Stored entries

:::::

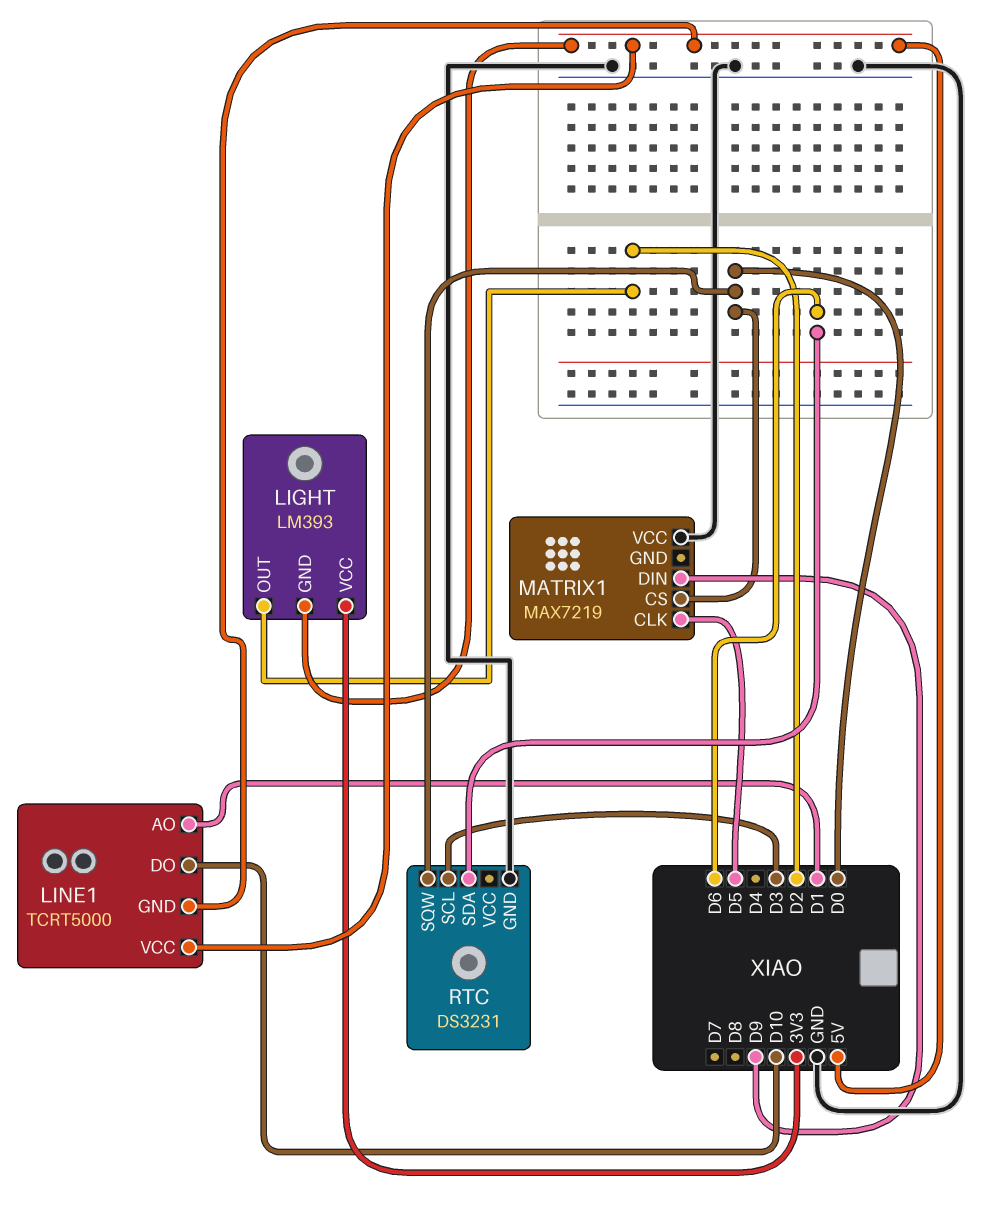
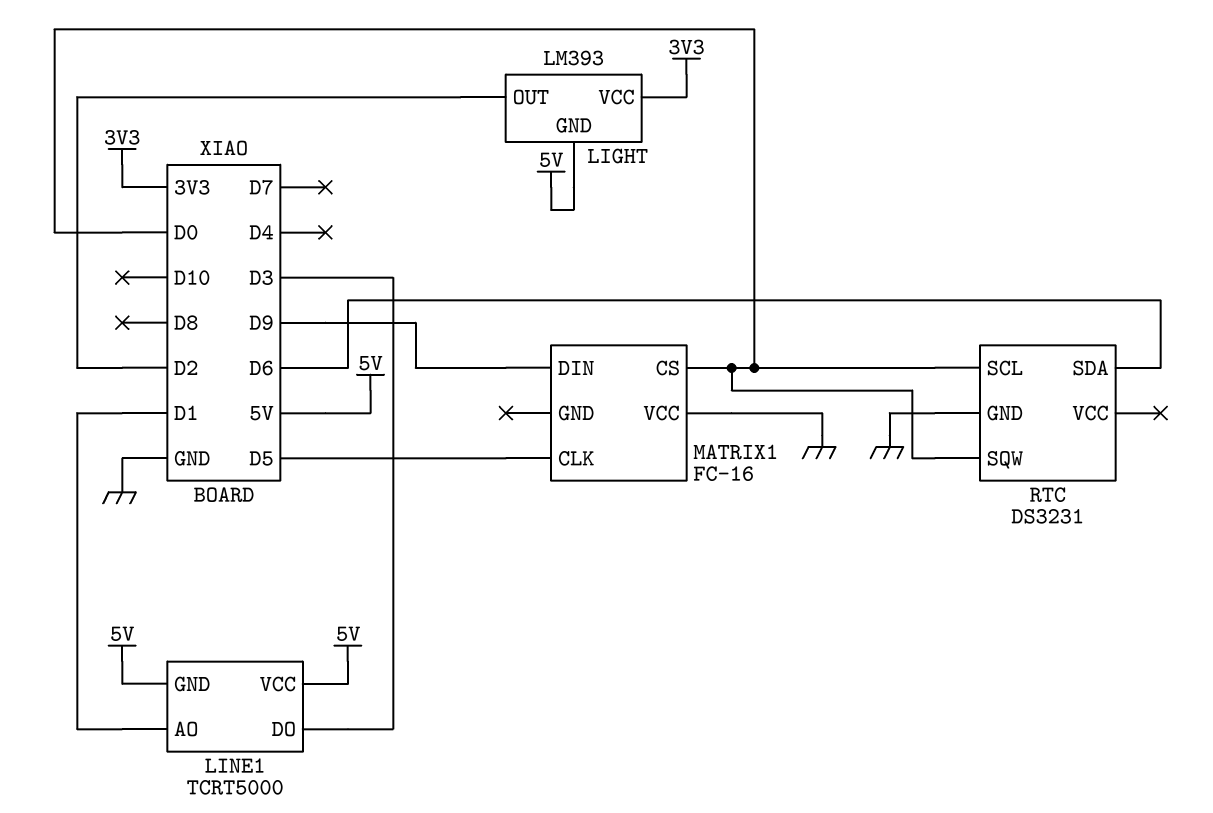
LINE1 pin DO: D10 -> D3
MATRIX1: MAX7219 -> FC-16
RTC pin SCL: D3 -> D0

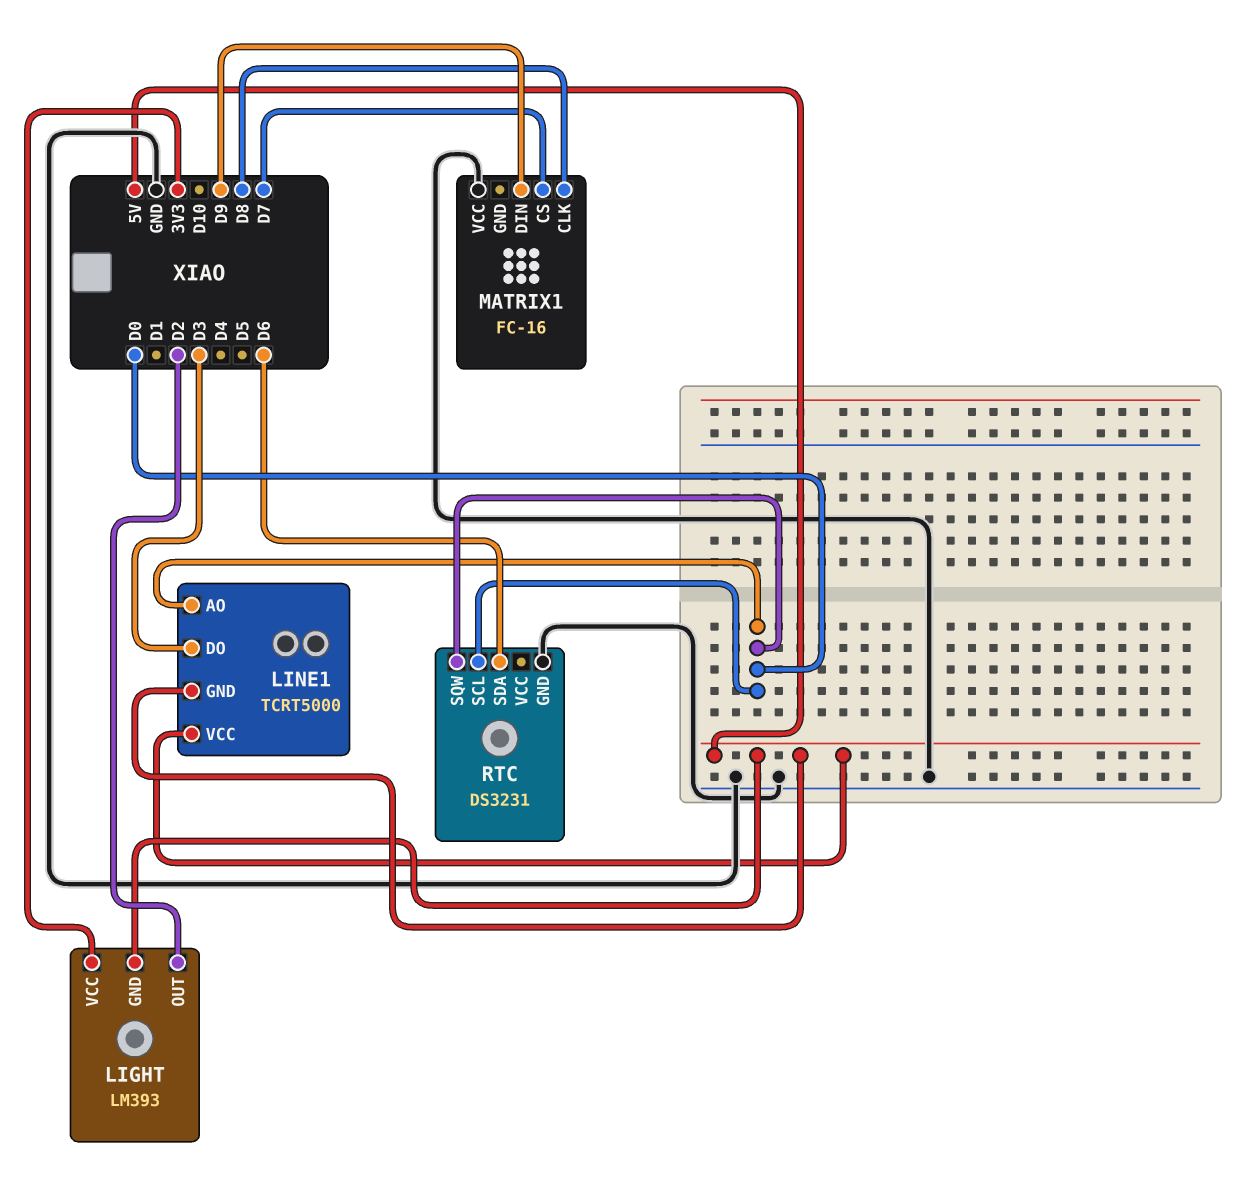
LINE1 pin AO: D1 -> D0
MATRIX1 pin CLK: D5 -> D8
MATRIX1 pin CS: D0 -> D7

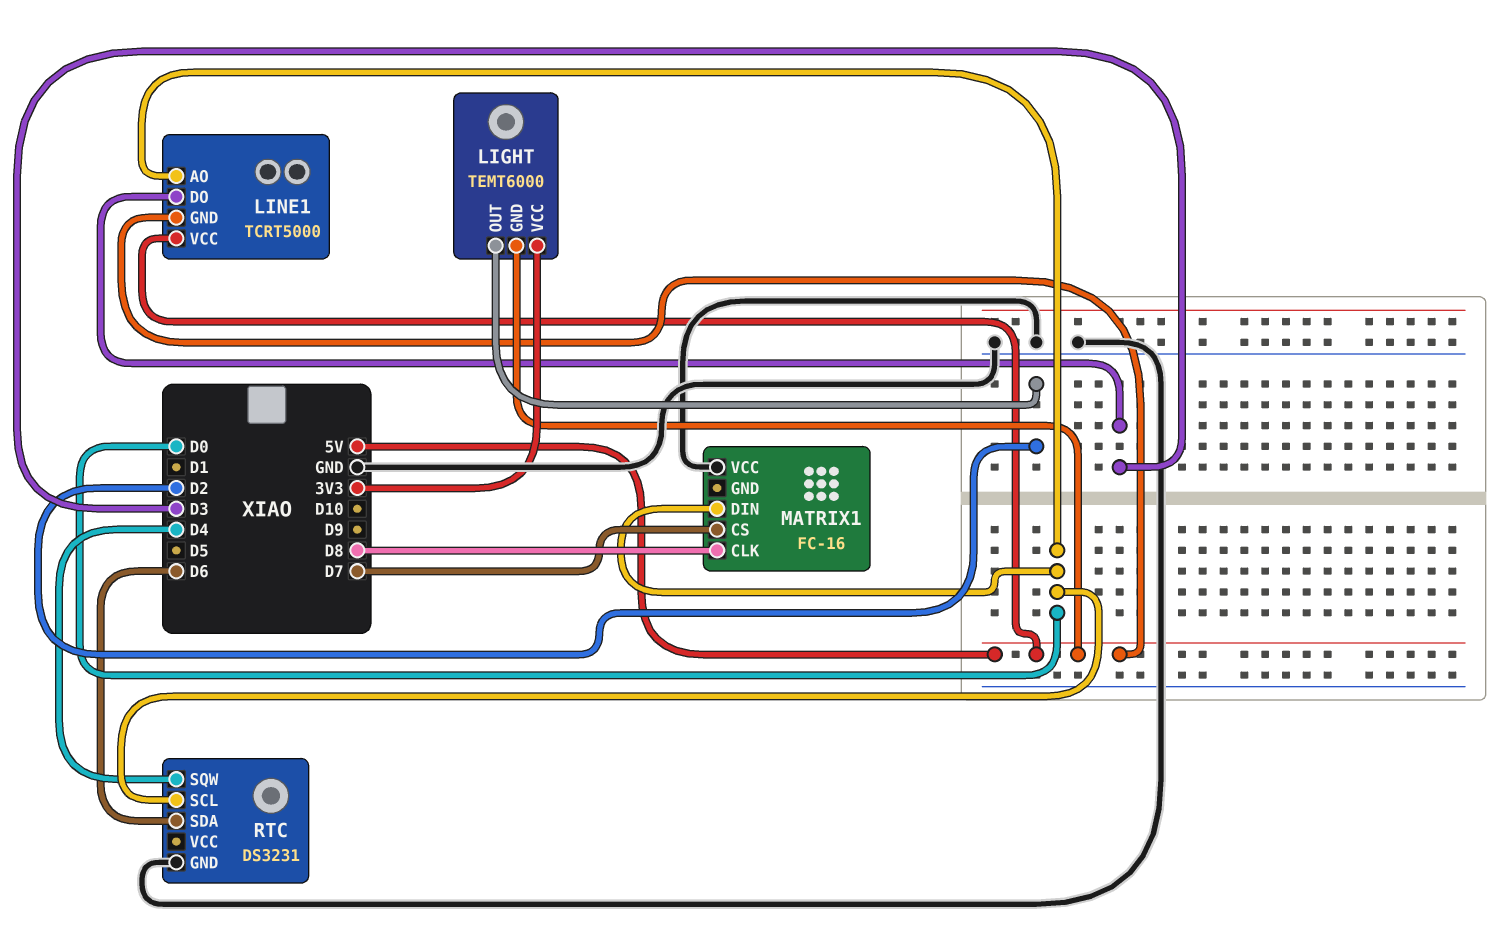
LIGHT: LM393 -> TEMT6000
MATRIX1 pin DIN: D9 -> D0
RTC pin SQW: D0 -> D4

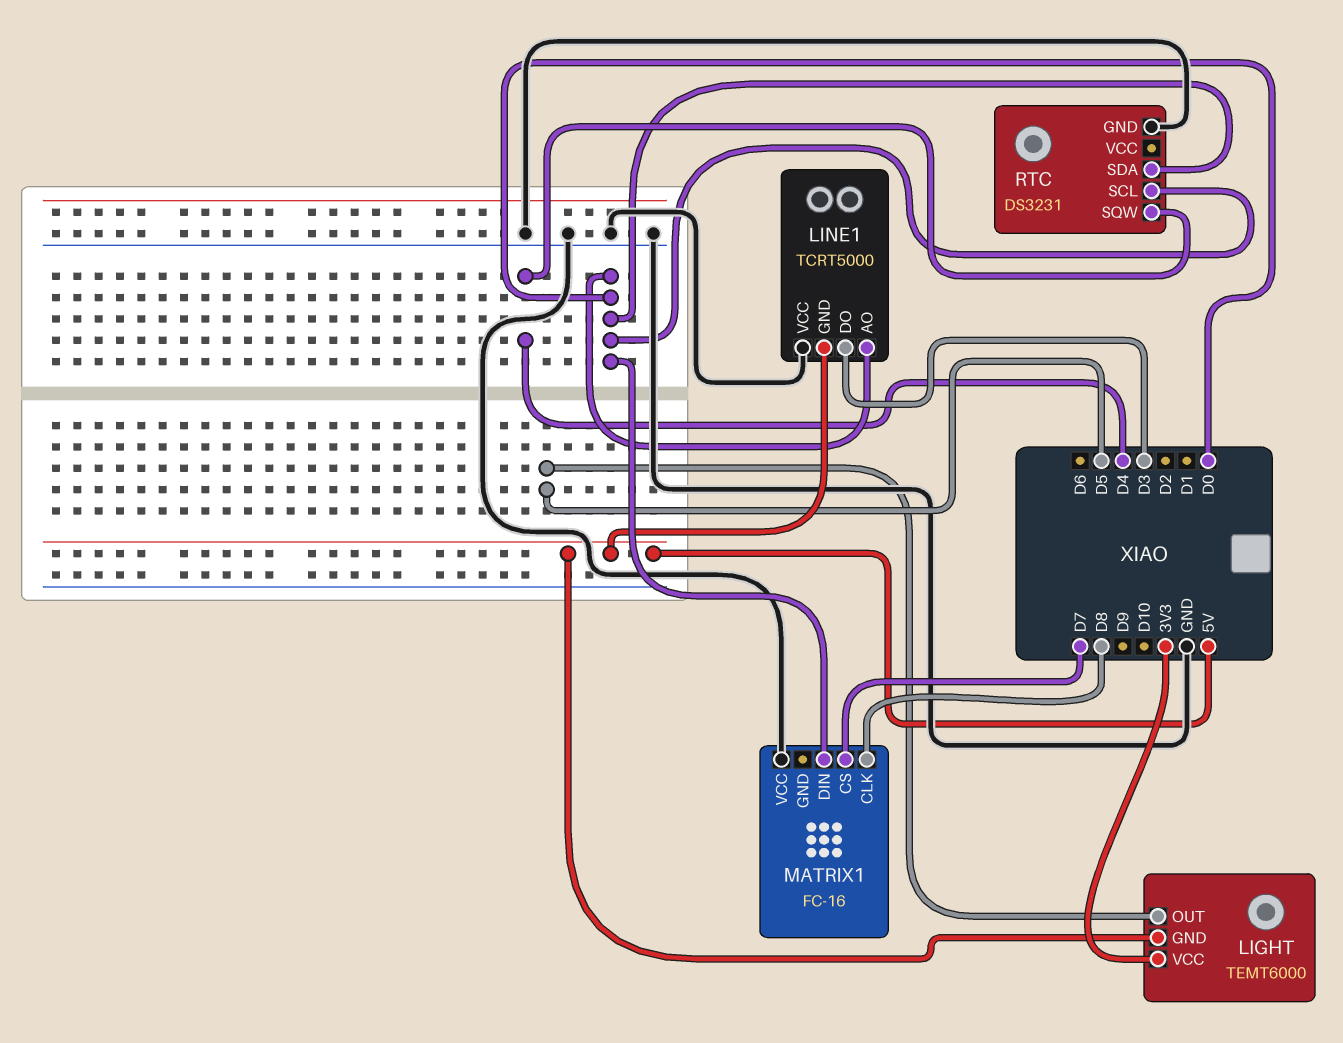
LIGHT pin OUT: D2 -> D5
LINE1 pin VCC: 5V -> GND
RTC pin SDA: D6 -> D0

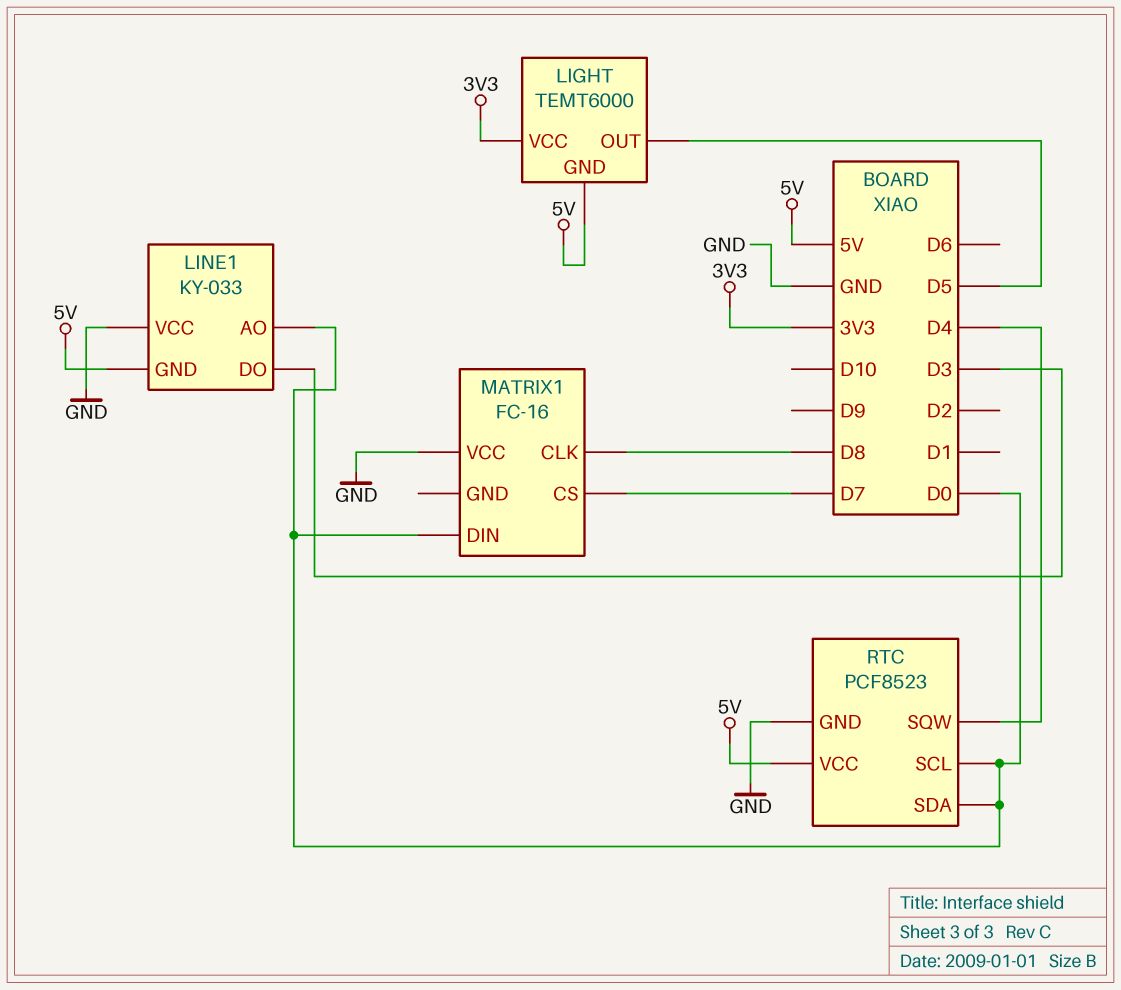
LINE1: TCRT5000 -> KY-033
RTC: DS3231 -> PCF8523
RTC pin VCC: none -> 5V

:::::

▶ THE PROBLEM
Copy every record verbatim while leaving each picture out.

▶ ANSWER SECTION
LINE1 pin DO: D10 -> D3
MATRIX1: MAX7219 -> FC-16
RTC pin SCL: D3 -> D0

LINE1 pin AO: D1 -> D0
MATRIX1 pin CLK: D5 -> D8
MATRIX1 pin CS: D0 -> D7

LIGHT: LM393 -> TEMT6000
MATRIX1 pin DIN: D9 -> D0
RTC pin SQW: D0 -> D4

LIGHT pin OUT: D2 -> D5
LINE1 pin VCC: 5V -> GND
RTC pin SDA: D6 -> D0

LINE1: TCRT5000 -> KY-033
RTC: DS3231 -> PCF8523
RTC pin VCC: none -> 5V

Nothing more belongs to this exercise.